WHAT YOU NEED TO DO => Transcribe each line below verbatim; pictures excluded.

(RECORDS FOR THIS EXERCISE begins)

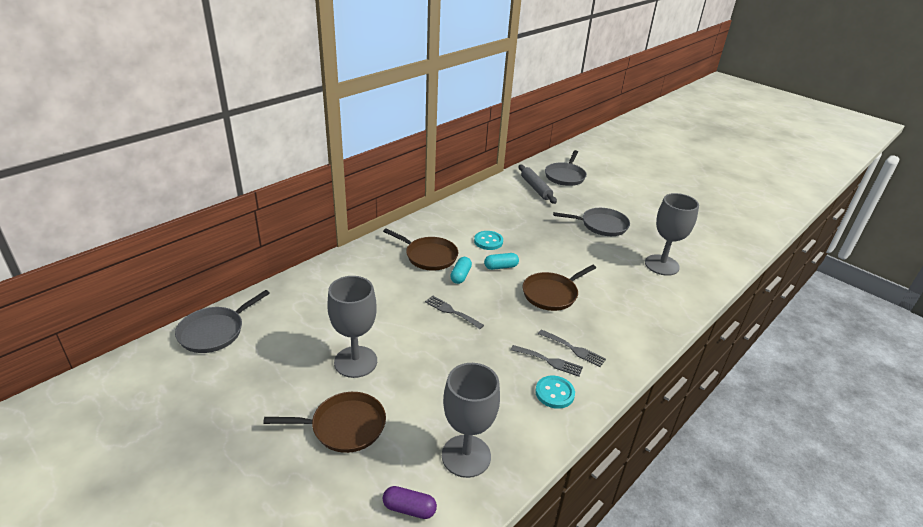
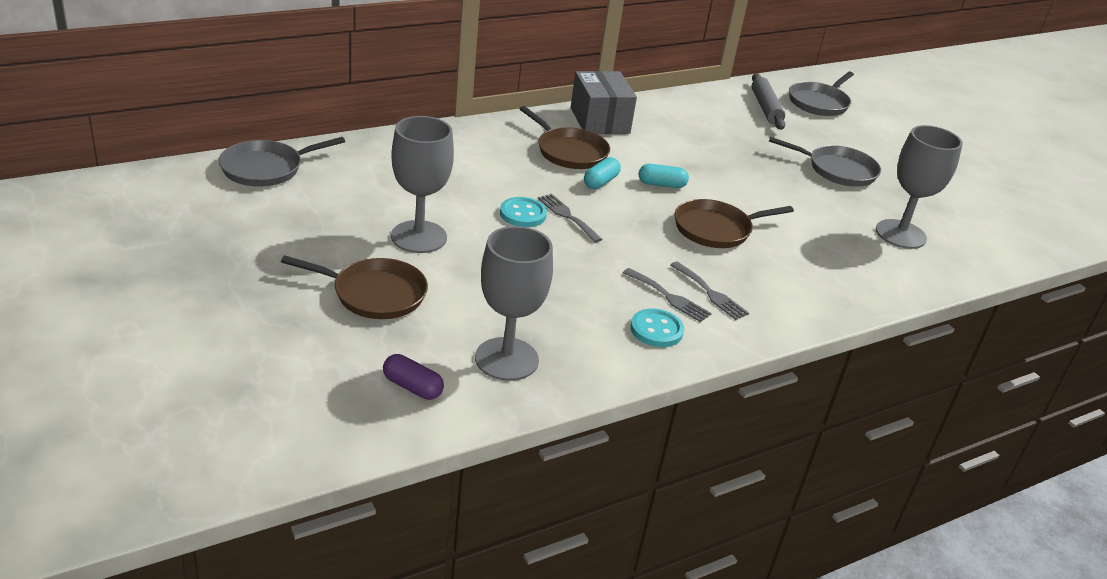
camera: 15 degrees right, 0 degrees up
(437, 225) = (599, 120): none -> grey box
(488, 241) = (660, 153): turquoise button -> turquoise button (523, 214)

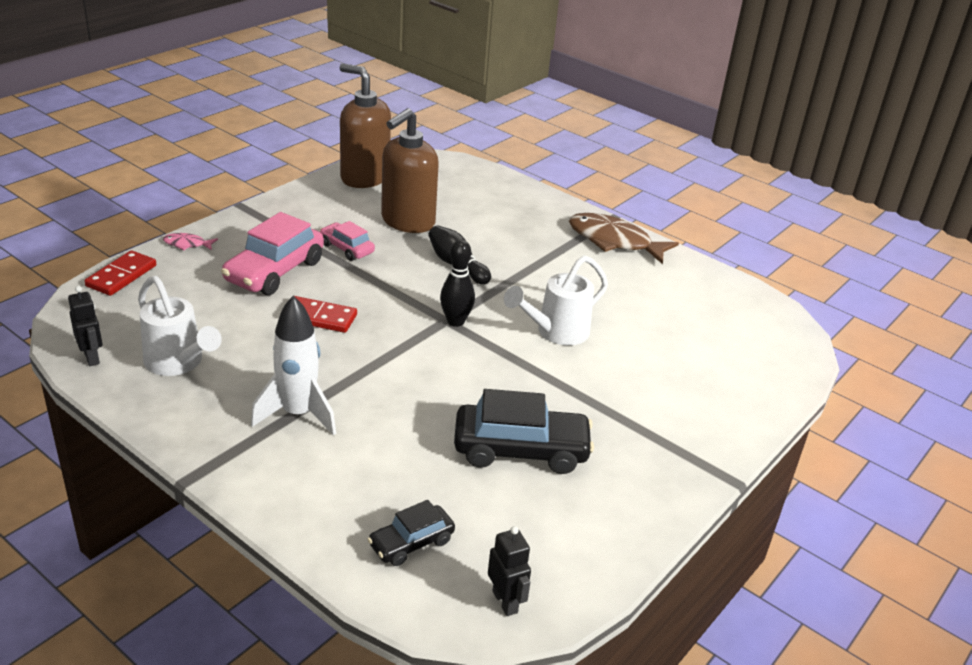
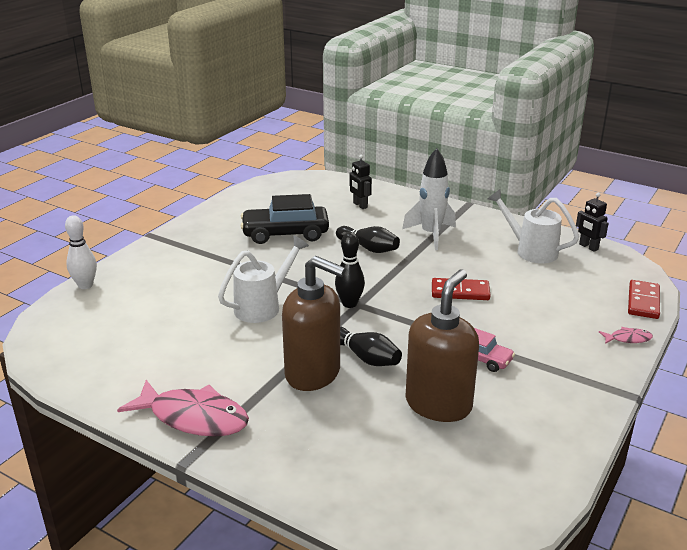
camera: 175 degrees right, 5 degrees down
(274, 271) = (527, 324): pink car -> none
(364, 177) = (530, 471): brown soap dispenser -> brown soap dispenser (313, 374)
(402, 402) = (368, 248): none -> black bowling pin
(411, 543) = (338, 195): black car -> none
(505, 602) = (287, 183): black robot -> black robot (360, 205)
(614, 241) = (193, 417): brown fish -> pink fish
(782, 394) = (85, 285): none -> white bowling pin

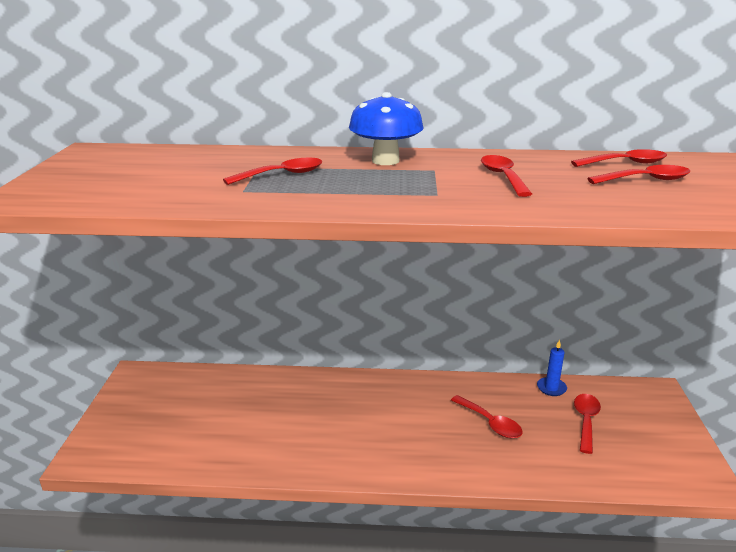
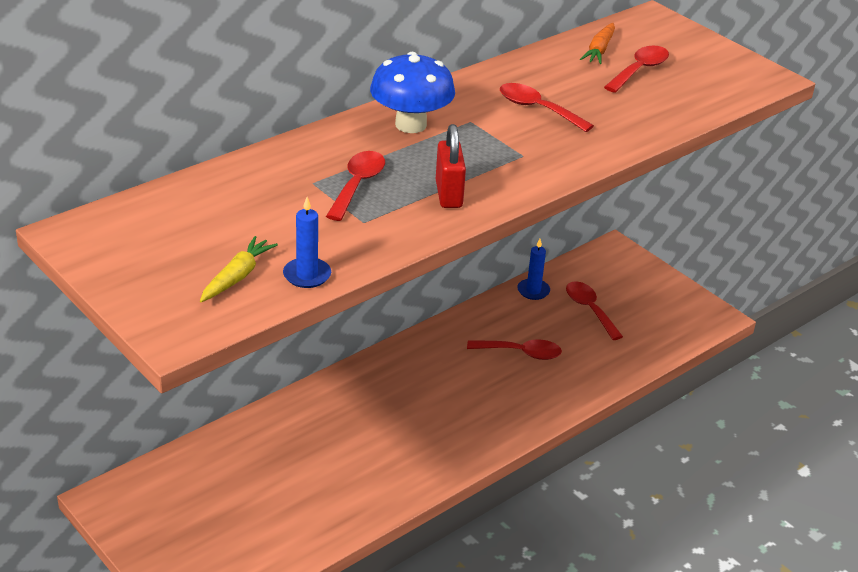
camera: 45 degrees left, 10 degrees up
(109, 189) = (237, 277): none -> yellow carrot
(144, 201) = (307, 275): none -> blue candle
(331, 196) = (448, 194): none -> red padlock
(626, 163) = (599, 50): red spoon -> orange carrot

(RECORDS FOR THIS EXERCISE ends)

EXERCISE OUTPUT =>
camera: 15 degrees right, 0 degrees up
(437, 225) = (599, 120): none -> grey box
(488, 241) = (660, 153): turquoise button -> turquoise button (523, 214)

camera: 175 degrees right, 5 degrees down
(274, 271) = (527, 324): pink car -> none
(364, 177) = (530, 471): brown soap dispenser -> brown soap dispenser (313, 374)
(402, 402) = (368, 248): none -> black bowling pin
(411, 543) = (338, 195): black car -> none
(505, 602) = (287, 183): black robot -> black robot (360, 205)
(614, 241) = (193, 417): brown fish -> pink fish
(782, 394) = (85, 285): none -> white bowling pin

camera: 45 degrees left, 10 degrees up
(109, 189) = (237, 277): none -> yellow carrot
(144, 201) = (307, 275): none -> blue candle
(331, 196) = (448, 194): none -> red padlock
(626, 163) = (599, 50): red spoon -> orange carrot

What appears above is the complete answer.